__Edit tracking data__
......

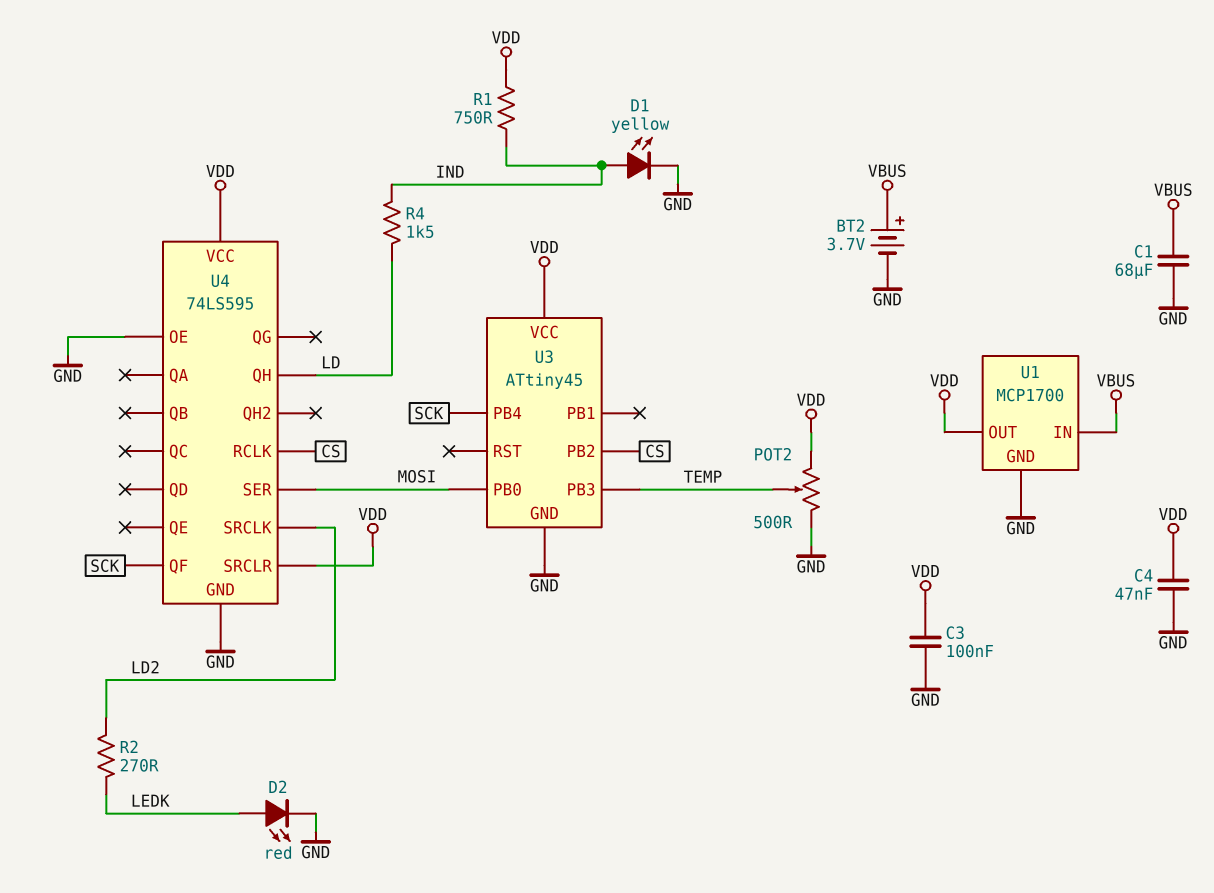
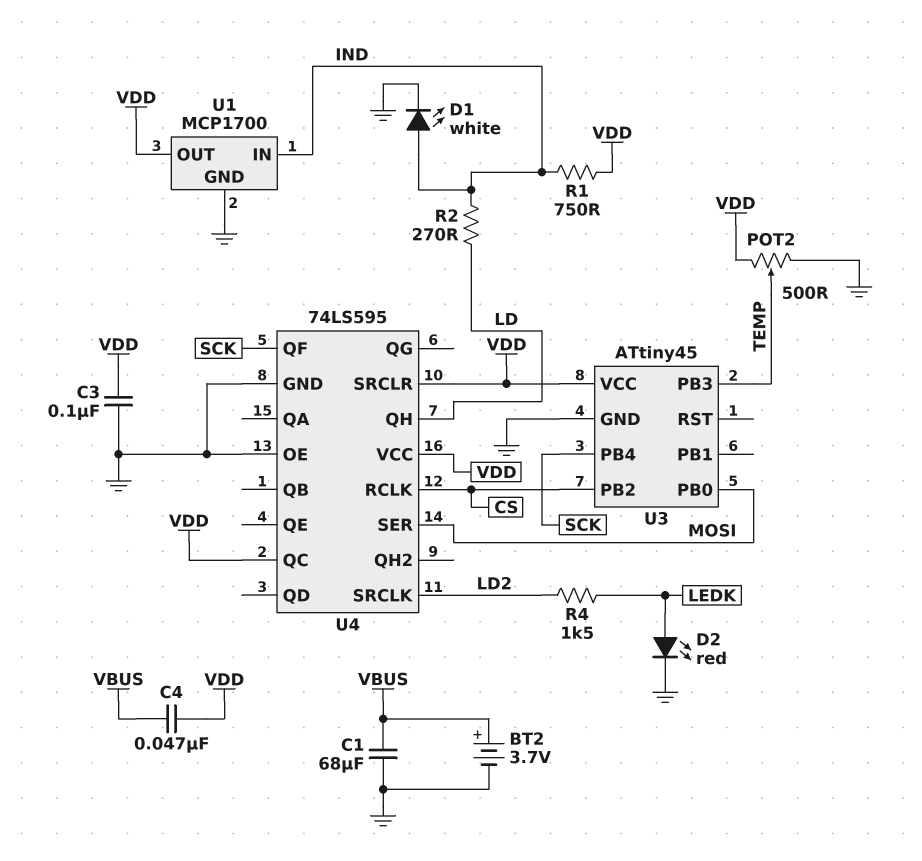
C4: 47nF (GND, VDD) -> 47nF (VBUS, VDD)
D1: LED yellow (A IND, K GND) -> LED white (A IND, K GND)
R2: 270 (LD2, LEDK) -> 270 (IND, LD)
R4: 1.5k (IND, LD) -> 1.5k (LD2, LEDK)
U1 pin IN: VBUS -> IND
U4 pin QC: none -> VDD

......

__What you have to do__
Set each line of the records down again exactly as it reads. Omit the pictures.

__Result for this exercise__
C4: 47nF (GND, VDD) -> 47nF (VBUS, VDD)
D1: LED yellow (A IND, K GND) -> LED white (A IND, K GND)
R2: 270 (LD2, LEDK) -> 270 (IND, LD)
R4: 1.5k (IND, LD) -> 1.5k (LD2, LEDK)
U1 pin IN: VBUS -> IND
U4 pin QC: none -> VDD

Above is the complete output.